• What needs to be done: Restate the full listing word for word; images stay out of it.

• Information supplied:
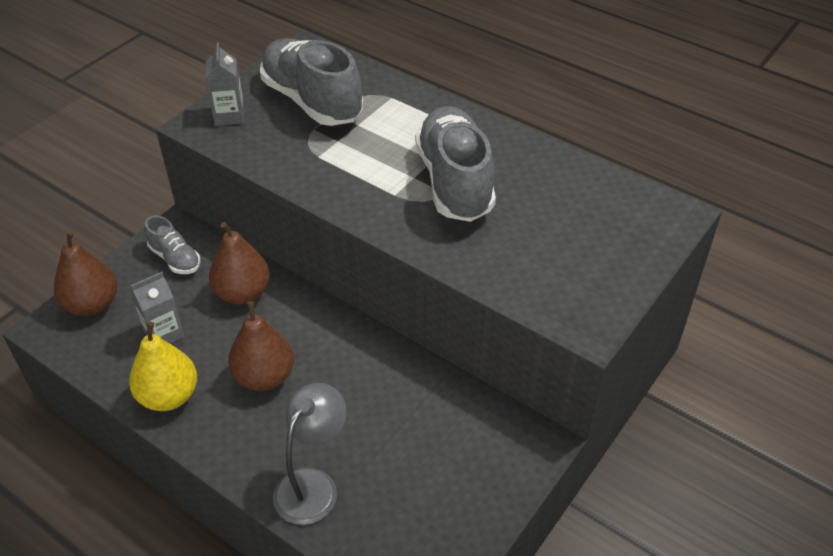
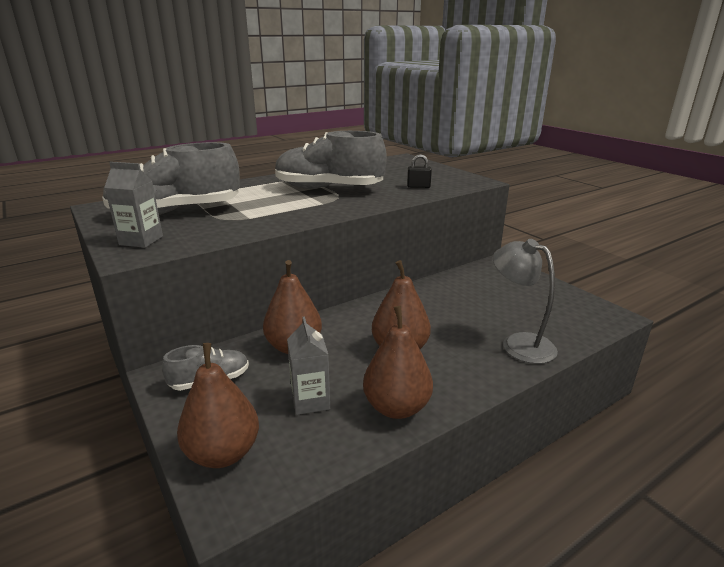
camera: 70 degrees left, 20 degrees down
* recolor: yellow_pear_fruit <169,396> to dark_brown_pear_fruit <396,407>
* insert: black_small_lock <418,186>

• Output for this task:
camera: 70 degrees left, 20 degrees down
* recolor: yellow_pear_fruit <169,396> to dark_brown_pear_fruit <396,407>
* insert: black_small_lock <418,186>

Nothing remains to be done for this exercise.